**EXERCISE DIRECTIONS**
Using the entries that follow, transcribe only the lines from the line with "C103: 3.3uF (plus" to the line with "C109: none -> 33nF (GND, N2)", both included, exactly as they stand and without pictures.

=== Section Start ===

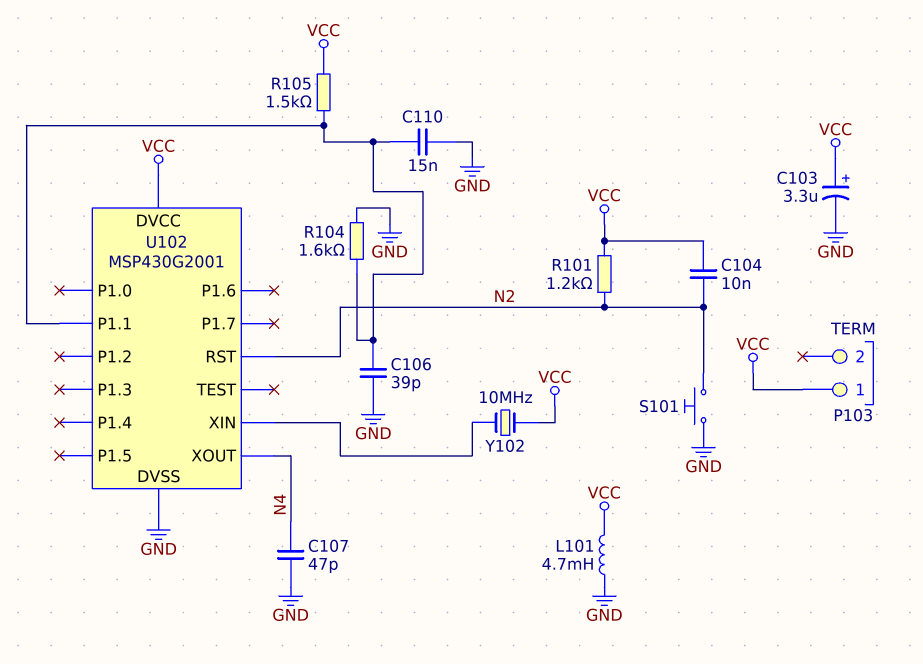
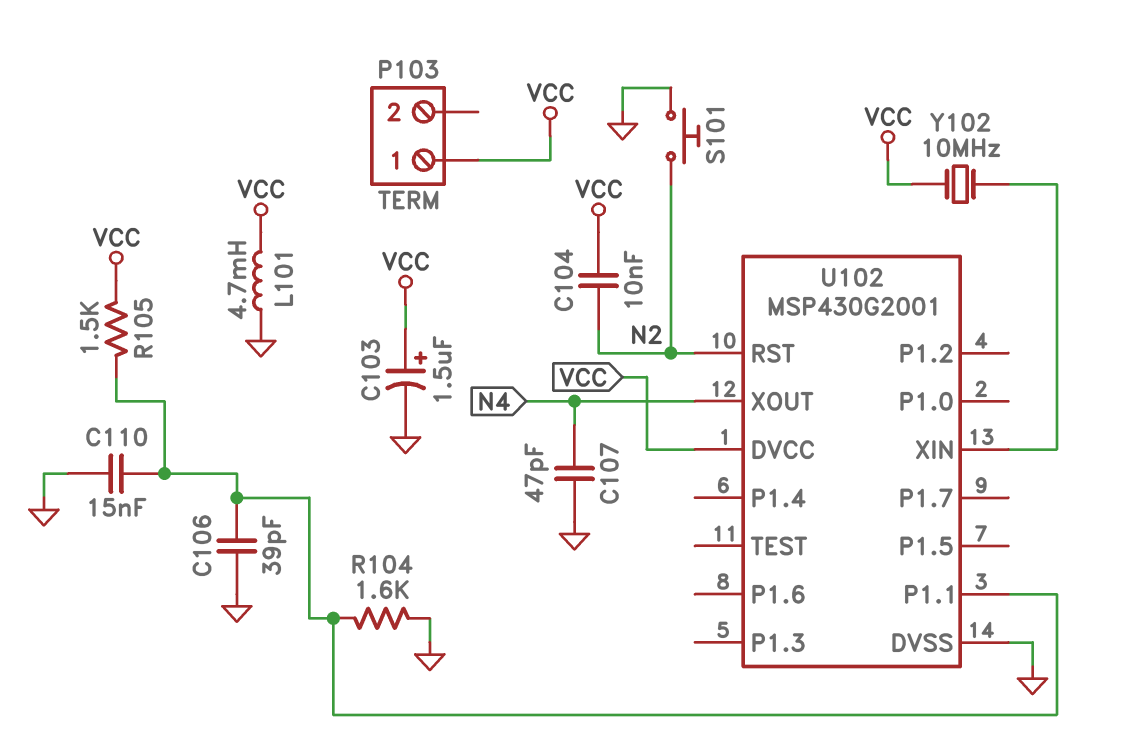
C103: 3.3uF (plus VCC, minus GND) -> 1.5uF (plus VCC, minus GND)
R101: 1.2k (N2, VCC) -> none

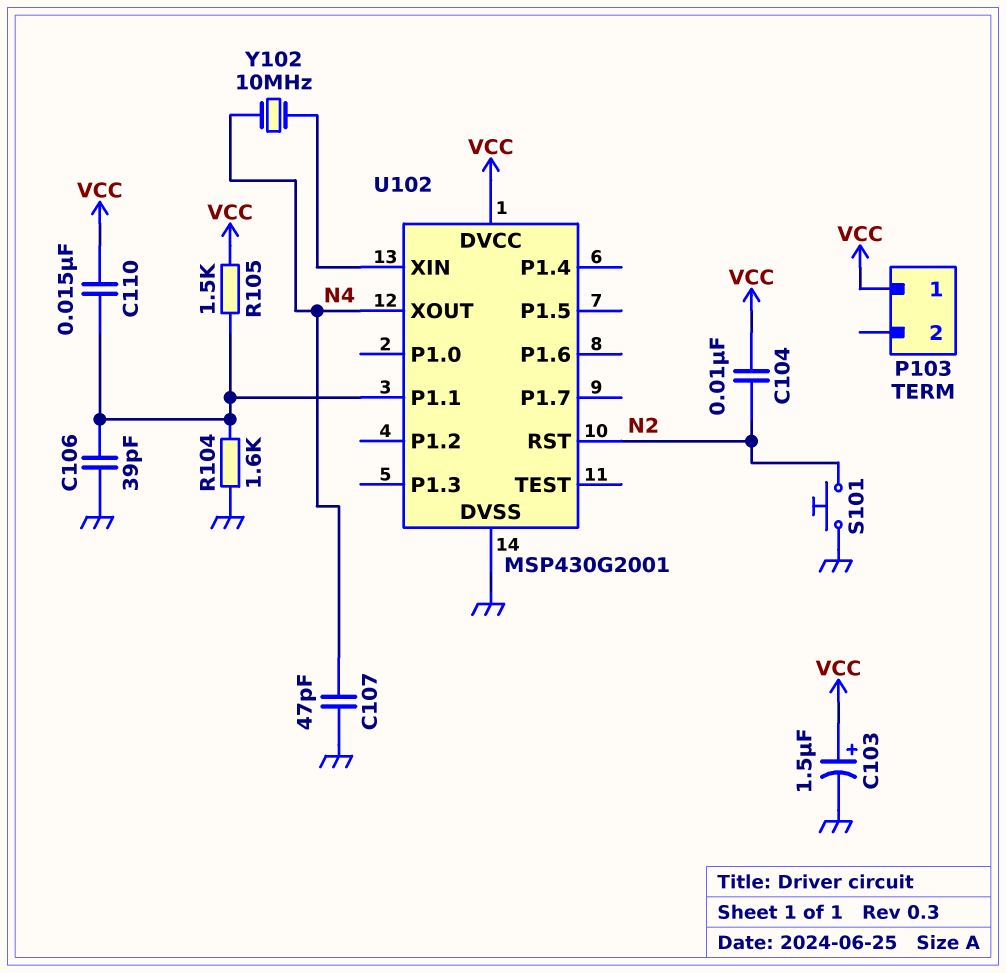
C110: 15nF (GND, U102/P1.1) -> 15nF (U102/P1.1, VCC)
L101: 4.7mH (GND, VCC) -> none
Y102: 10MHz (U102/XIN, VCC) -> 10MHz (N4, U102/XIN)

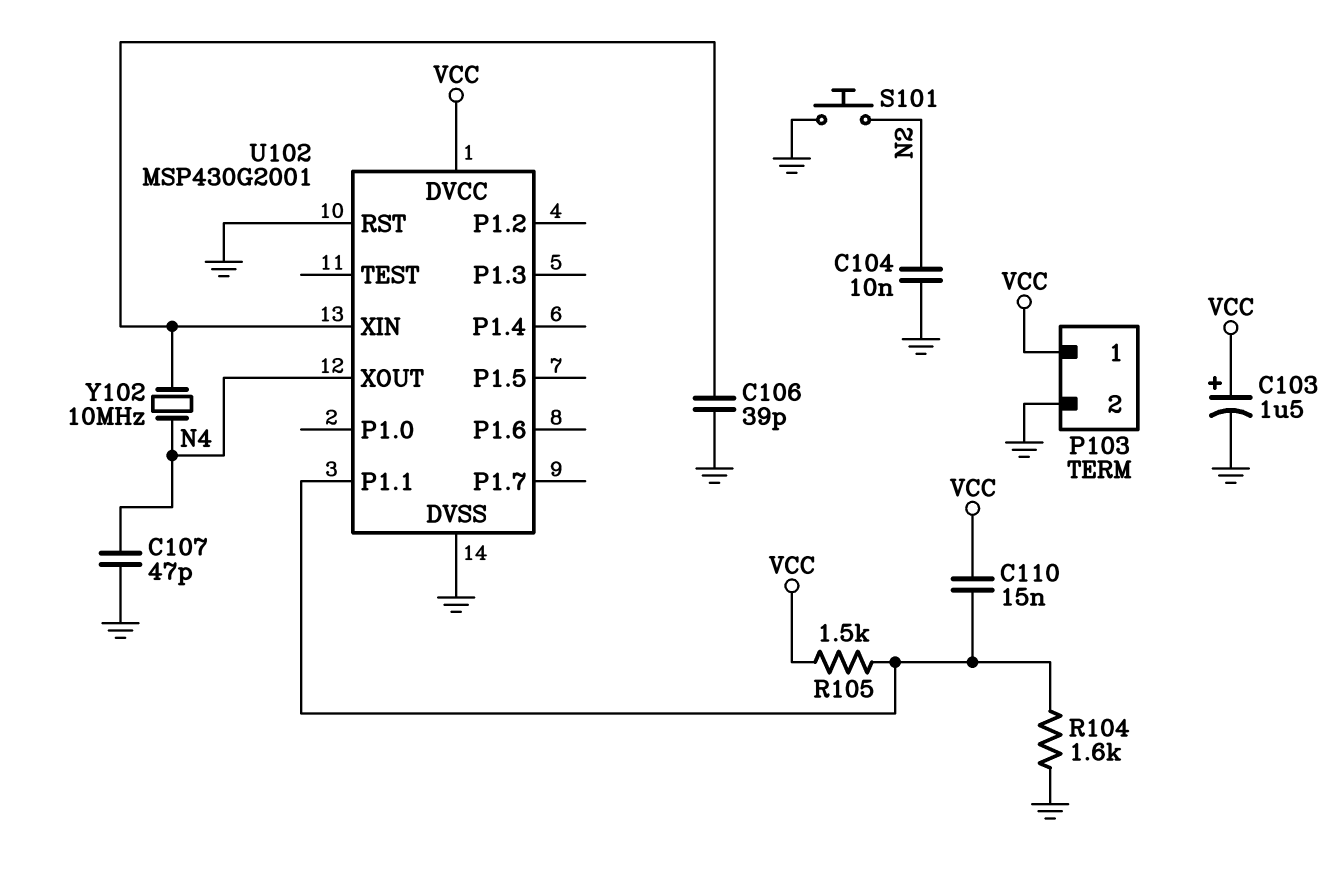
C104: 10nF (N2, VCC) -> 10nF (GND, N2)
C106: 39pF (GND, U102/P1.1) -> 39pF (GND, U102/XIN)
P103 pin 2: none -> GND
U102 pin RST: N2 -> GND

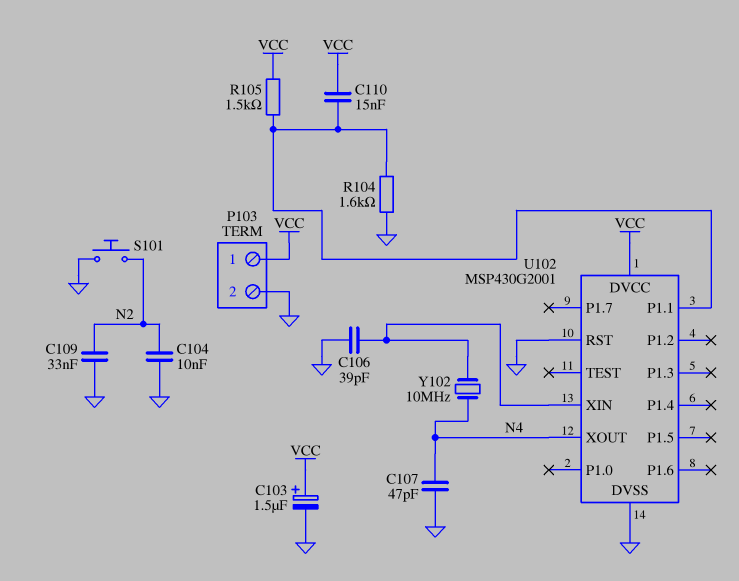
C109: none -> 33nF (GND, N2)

=== Section End ===
=== Section Start ===

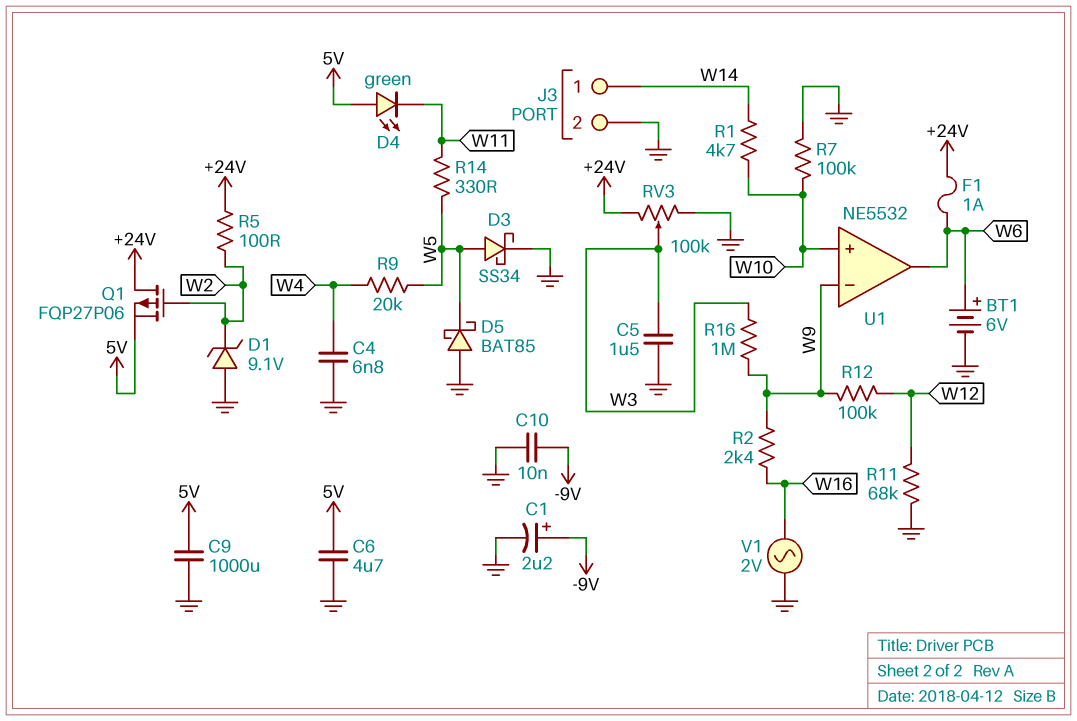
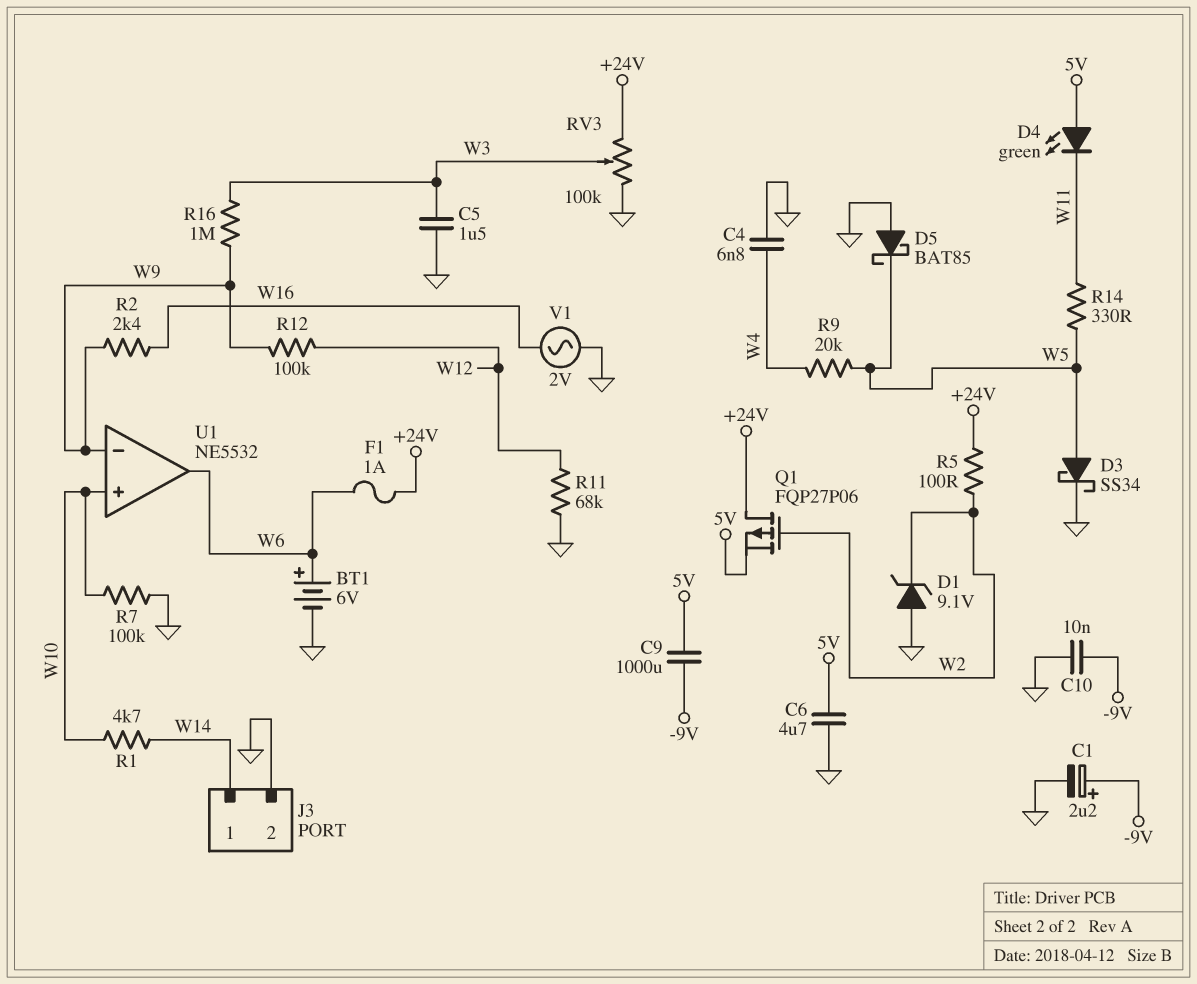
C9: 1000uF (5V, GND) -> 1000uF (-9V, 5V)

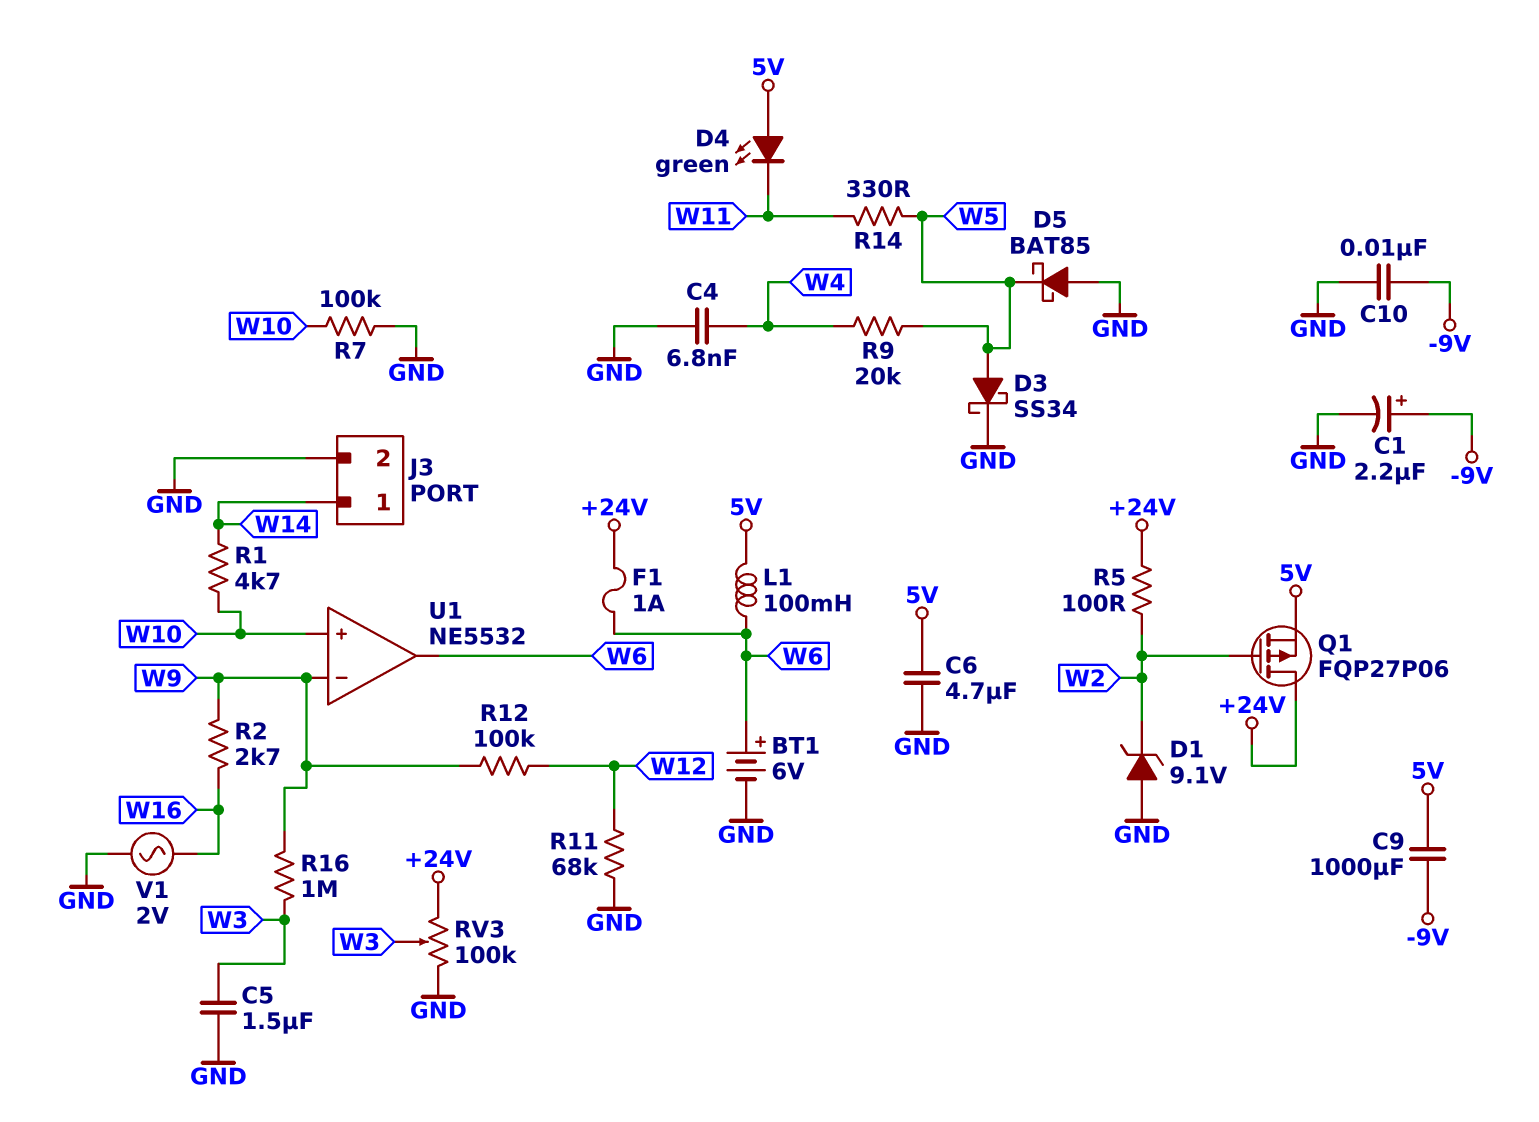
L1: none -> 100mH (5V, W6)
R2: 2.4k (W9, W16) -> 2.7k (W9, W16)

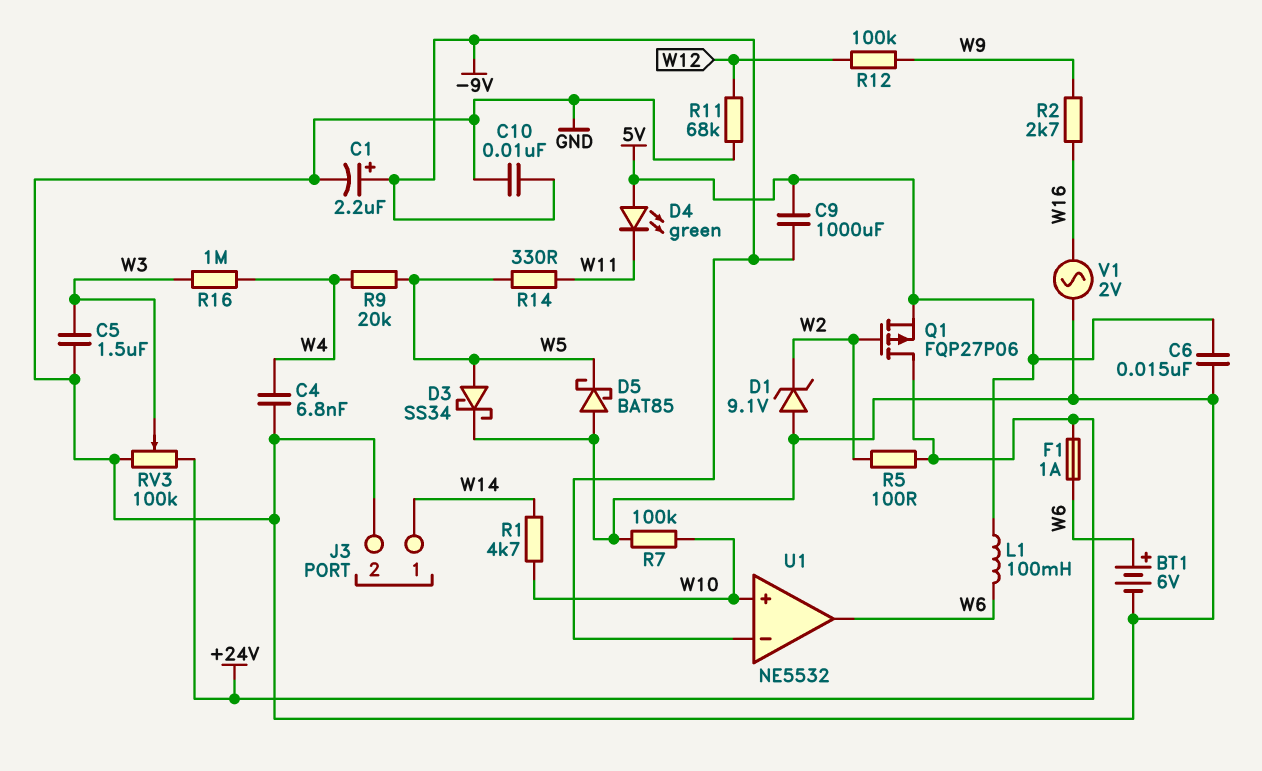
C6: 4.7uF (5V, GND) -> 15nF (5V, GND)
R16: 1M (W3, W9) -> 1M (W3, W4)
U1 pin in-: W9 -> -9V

=== Section End ===

**SOLVED EXERCISE**
C103: 3.3uF (plus VCC, minus GND) -> 1.5uF (plus VCC, minus GND)
R101: 1.2k (N2, VCC) -> none

C110: 15nF (GND, U102/P1.1) -> 15nF (U102/P1.1, VCC)
L101: 4.7mH (GND, VCC) -> none
Y102: 10MHz (U102/XIN, VCC) -> 10MHz (N4, U102/XIN)

C104: 10nF (N2, VCC) -> 10nF (GND, N2)
C106: 39pF (GND, U102/P1.1) -> 39pF (GND, U102/XIN)
P103 pin 2: none -> GND
U102 pin RST: N2 -> GND

C109: none -> 33nF (GND, N2)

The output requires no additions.